══ Material for the task

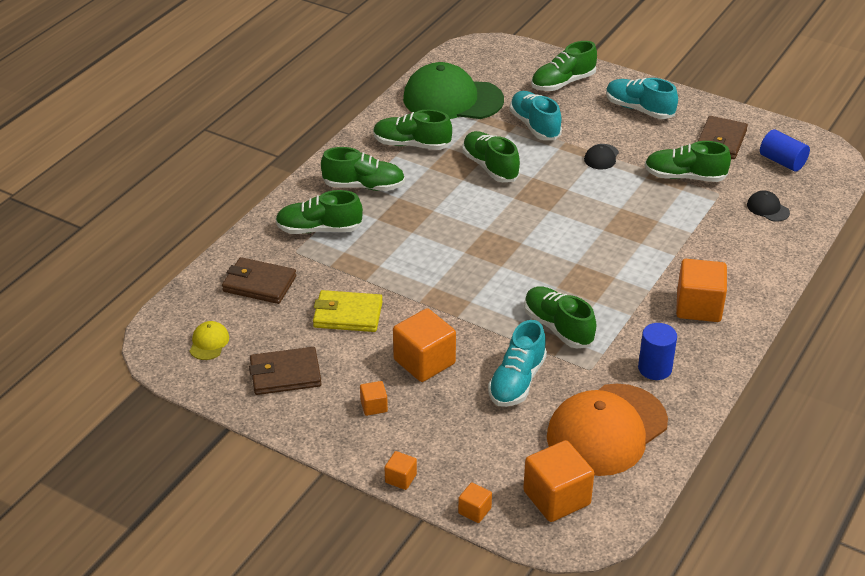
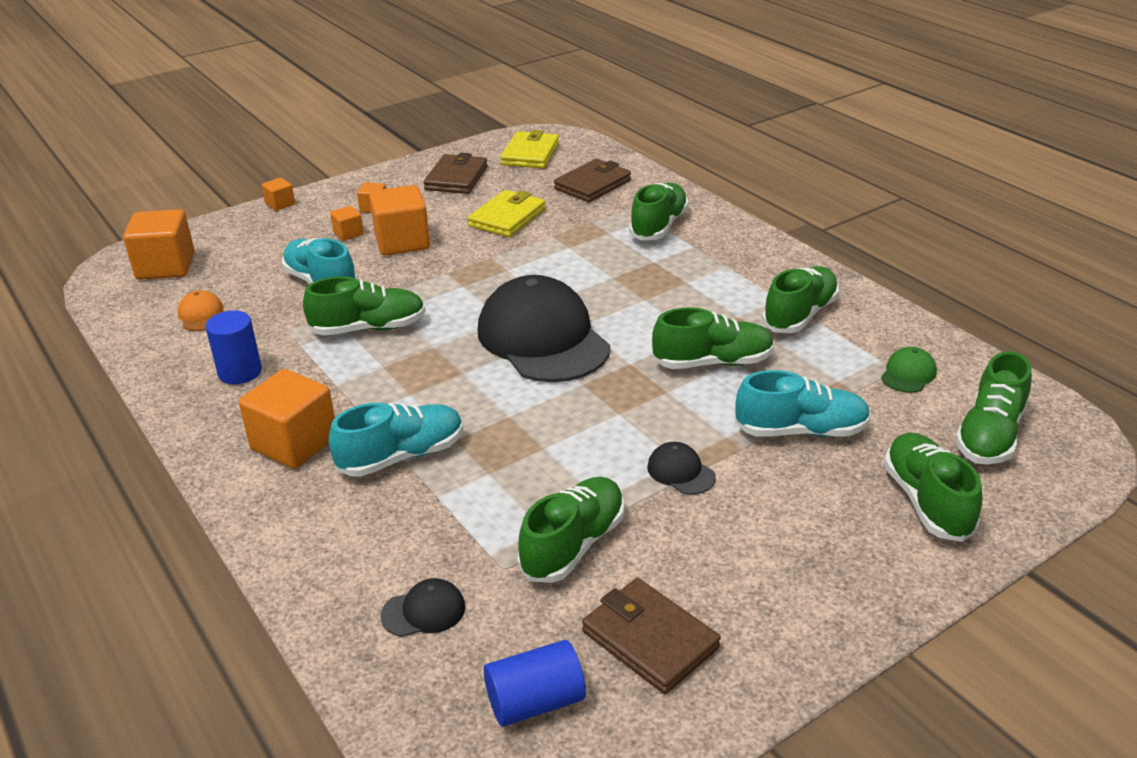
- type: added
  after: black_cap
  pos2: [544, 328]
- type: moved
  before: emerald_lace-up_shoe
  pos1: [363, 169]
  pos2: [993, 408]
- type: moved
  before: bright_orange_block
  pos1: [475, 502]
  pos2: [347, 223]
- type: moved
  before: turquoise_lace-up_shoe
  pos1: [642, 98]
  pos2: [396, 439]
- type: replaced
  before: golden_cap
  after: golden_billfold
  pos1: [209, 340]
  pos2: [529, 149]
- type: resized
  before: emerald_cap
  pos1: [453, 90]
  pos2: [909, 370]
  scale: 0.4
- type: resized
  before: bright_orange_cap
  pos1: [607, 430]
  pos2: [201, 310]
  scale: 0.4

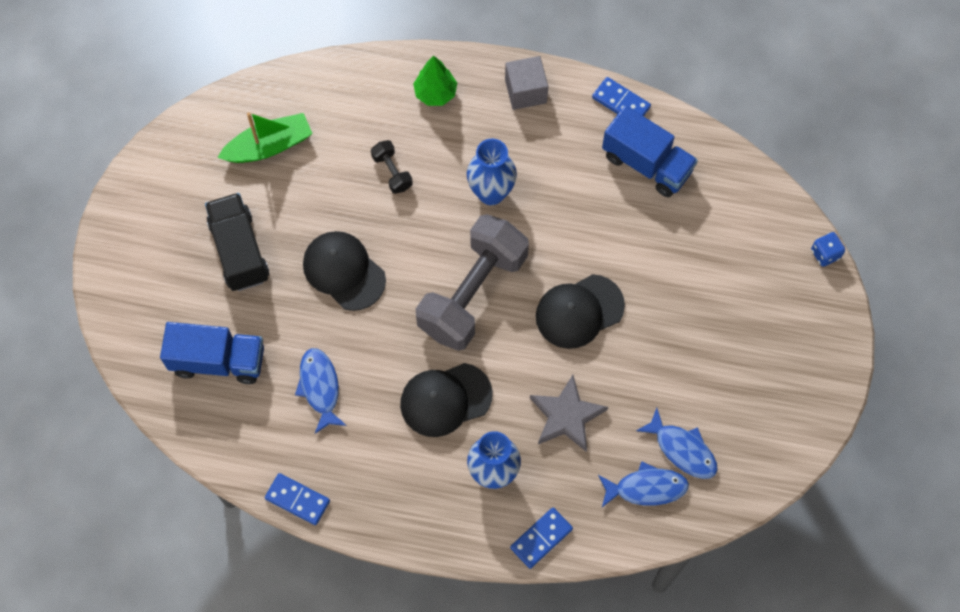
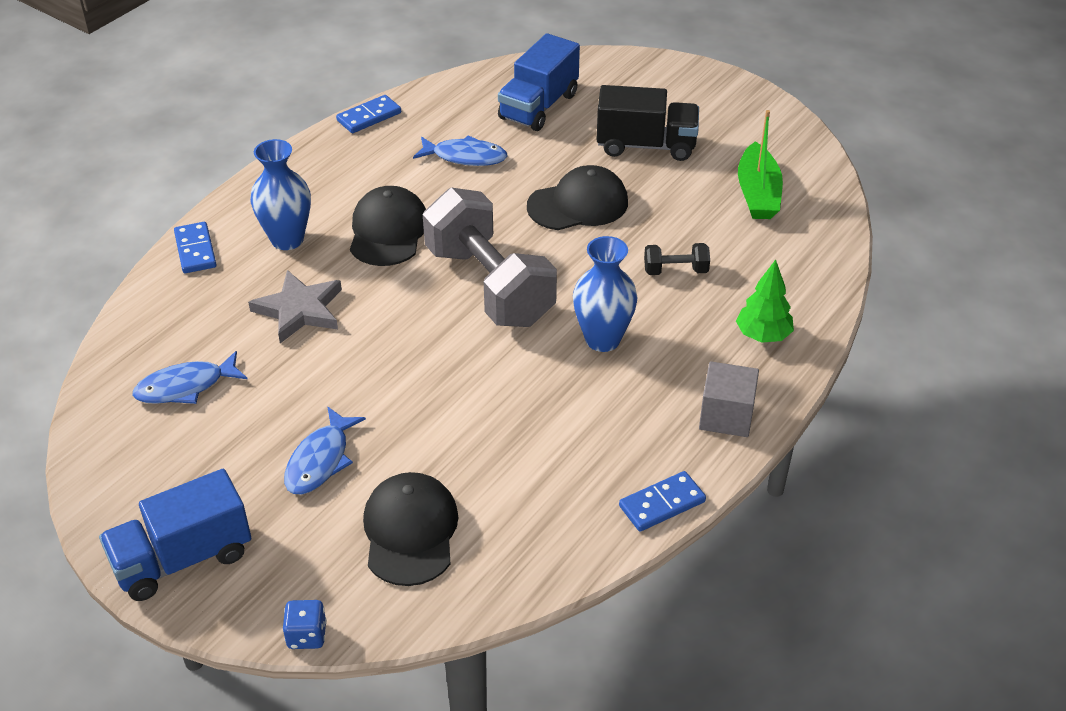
- type: moved
  before: black_cap
  pos1: [580, 311]
  pos2: [411, 529]
- type: moved
  before: cobalt_fish
  pos1: [643, 484]
  pos2: [325, 450]
- type: moved
  before: cobalt_toy_truck
  pos1: [650, 151]
  pos2: [175, 535]

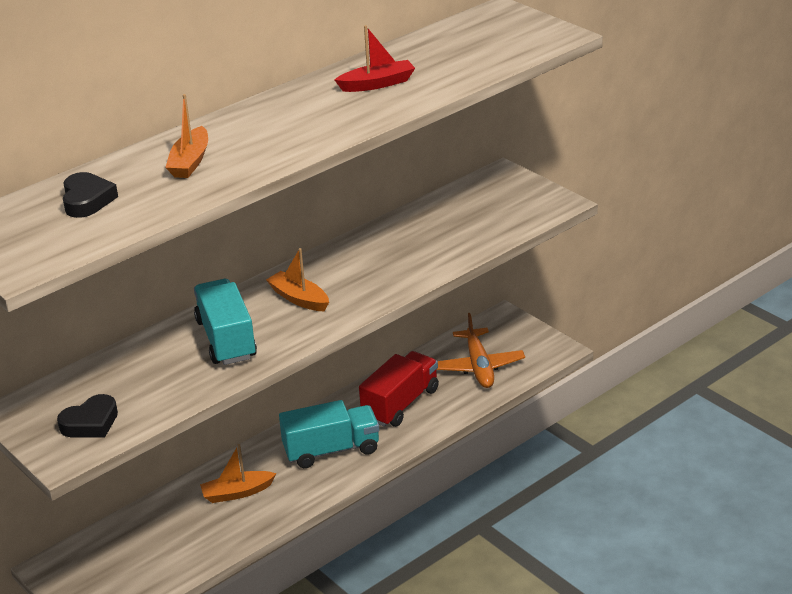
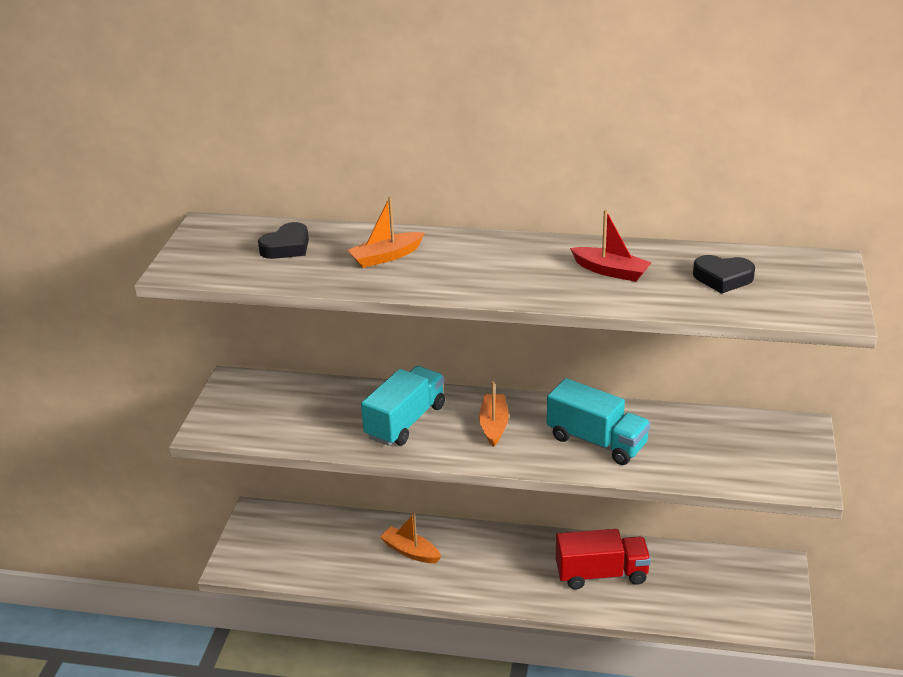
- type: removed
  before: bright_orange_plane
  pos1: [480, 350]
- type: moved
  before: black_love_heart
  pos1: [87, 415]
  pos2: [724, 274]
- type: moved
  before: turquoise_toy_truck
  pos1: [329, 434]
  pos2: [599, 421]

════

From the first line to the last, output the data exactly; skip any pictures.

**Written reply:**
- type: added
  after: black_cap
  pos2: [544, 328]
- type: moved
  before: emerald_lace-up_shoe
  pos1: [363, 169]
  pos2: [993, 408]
- type: moved
  before: bright_orange_block
  pos1: [475, 502]
  pos2: [347, 223]
- type: moved
  before: turquoise_lace-up_shoe
  pos1: [642, 98]
  pos2: [396, 439]
- type: replaced
  before: golden_cap
  after: golden_billfold
  pos1: [209, 340]
  pos2: [529, 149]
- type: resized
  before: emerald_cap
  pos1: [453, 90]
  pos2: [909, 370]
  scale: 0.4
- type: resized
  before: bright_orange_cap
  pos1: [607, 430]
  pos2: [201, 310]
  scale: 0.4

- type: moved
  before: black_cap
  pos1: [580, 311]
  pos2: [411, 529]
- type: moved
  before: cobalt_fish
  pos1: [643, 484]
  pos2: [325, 450]
- type: moved
  before: cobalt_toy_truck
  pos1: [650, 151]
  pos2: [175, 535]

- type: removed
  before: bright_orange_plane
  pos1: [480, 350]
- type: moved
  before: black_love_heart
  pos1: [87, 415]
  pos2: [724, 274]
- type: moved
  before: turquoise_toy_truck
  pos1: [329, 434]
  pos2: [599, 421]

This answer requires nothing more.